- Provided entries
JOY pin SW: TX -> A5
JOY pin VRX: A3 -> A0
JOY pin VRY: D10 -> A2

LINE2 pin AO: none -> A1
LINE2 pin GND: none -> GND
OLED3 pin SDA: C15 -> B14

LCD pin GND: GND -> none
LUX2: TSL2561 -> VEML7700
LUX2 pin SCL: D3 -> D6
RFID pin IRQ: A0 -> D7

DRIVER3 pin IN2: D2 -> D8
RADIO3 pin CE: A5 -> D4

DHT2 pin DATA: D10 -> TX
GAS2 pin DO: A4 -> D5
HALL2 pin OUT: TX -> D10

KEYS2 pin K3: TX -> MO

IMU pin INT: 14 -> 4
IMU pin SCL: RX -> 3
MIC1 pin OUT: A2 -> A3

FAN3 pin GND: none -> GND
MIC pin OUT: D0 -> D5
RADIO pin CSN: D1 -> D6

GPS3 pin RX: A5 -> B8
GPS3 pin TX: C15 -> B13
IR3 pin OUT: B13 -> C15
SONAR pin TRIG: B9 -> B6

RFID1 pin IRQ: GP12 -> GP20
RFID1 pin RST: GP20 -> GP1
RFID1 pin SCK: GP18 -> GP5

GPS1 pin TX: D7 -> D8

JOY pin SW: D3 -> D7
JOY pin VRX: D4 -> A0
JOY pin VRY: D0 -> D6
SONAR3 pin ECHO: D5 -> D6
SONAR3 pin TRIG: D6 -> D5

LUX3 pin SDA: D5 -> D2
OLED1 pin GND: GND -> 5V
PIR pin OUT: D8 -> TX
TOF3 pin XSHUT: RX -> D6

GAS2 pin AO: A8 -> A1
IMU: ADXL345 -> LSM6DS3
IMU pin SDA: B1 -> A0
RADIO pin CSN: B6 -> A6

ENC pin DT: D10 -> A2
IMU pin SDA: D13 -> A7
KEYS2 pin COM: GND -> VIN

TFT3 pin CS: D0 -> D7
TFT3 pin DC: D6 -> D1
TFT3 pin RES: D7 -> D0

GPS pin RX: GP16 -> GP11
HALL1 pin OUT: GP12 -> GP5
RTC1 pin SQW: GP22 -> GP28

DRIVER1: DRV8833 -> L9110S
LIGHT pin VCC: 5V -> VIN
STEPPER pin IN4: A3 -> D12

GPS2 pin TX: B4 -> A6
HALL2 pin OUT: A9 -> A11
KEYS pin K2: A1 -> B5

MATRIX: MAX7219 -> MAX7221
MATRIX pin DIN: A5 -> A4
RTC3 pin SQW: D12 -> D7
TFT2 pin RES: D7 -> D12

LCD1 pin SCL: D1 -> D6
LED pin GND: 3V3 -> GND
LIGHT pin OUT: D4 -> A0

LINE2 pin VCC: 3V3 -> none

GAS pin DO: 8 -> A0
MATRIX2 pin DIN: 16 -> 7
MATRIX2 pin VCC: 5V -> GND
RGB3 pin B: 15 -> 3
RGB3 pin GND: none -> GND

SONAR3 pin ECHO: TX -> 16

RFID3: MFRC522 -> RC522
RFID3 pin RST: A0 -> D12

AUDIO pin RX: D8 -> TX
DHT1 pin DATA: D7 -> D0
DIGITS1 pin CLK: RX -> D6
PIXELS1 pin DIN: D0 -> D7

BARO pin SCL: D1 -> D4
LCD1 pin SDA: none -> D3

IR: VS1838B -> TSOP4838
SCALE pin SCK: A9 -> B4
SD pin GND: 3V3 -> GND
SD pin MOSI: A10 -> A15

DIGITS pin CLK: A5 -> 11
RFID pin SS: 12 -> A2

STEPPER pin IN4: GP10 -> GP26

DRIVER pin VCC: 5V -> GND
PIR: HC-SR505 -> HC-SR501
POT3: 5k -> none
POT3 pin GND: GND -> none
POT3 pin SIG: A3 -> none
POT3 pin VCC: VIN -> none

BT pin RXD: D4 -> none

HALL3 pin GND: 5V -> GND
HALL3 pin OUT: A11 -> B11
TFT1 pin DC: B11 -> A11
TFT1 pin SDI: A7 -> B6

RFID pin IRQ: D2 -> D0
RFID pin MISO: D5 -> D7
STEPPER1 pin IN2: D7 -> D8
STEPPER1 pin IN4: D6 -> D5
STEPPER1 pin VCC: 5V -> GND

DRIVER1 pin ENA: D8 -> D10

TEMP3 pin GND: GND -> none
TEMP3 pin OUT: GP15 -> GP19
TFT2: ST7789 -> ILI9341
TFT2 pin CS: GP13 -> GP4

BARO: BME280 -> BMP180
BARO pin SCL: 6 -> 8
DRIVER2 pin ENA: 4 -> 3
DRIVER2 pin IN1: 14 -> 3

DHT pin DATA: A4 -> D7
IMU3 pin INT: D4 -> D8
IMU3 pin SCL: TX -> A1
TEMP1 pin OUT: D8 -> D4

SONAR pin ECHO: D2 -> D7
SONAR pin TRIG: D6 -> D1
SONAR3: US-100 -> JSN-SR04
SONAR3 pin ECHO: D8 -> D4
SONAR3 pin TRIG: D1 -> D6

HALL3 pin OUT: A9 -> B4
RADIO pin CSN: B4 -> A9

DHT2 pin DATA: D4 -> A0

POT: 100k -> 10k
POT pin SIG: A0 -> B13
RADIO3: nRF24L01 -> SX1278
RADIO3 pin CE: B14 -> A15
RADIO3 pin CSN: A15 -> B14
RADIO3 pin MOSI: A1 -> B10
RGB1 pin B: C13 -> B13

- Task directions
Print out, without change, each line from the line holding "SONAR3: US-100 -> JSN-SR04" to the final line of the material.

- Written answer
SONAR3: US-100 -> JSN-SR04
SONAR3 pin ECHO: D8 -> D4
SONAR3 pin TRIG: D1 -> D6

HALL3 pin OUT: A9 -> B4
RADIO pin CSN: B4 -> A9

DHT2 pin DATA: D4 -> A0

POT: 100k -> 10k
POT pin SIG: A0 -> B13
RADIO3: nRF24L01 -> SX1278
RADIO3 pin CE: B14 -> A15
RADIO3 pin CSN: A15 -> B14
RADIO3 pin MOSI: A1 -> B10
RGB1 pin B: C13 -> B13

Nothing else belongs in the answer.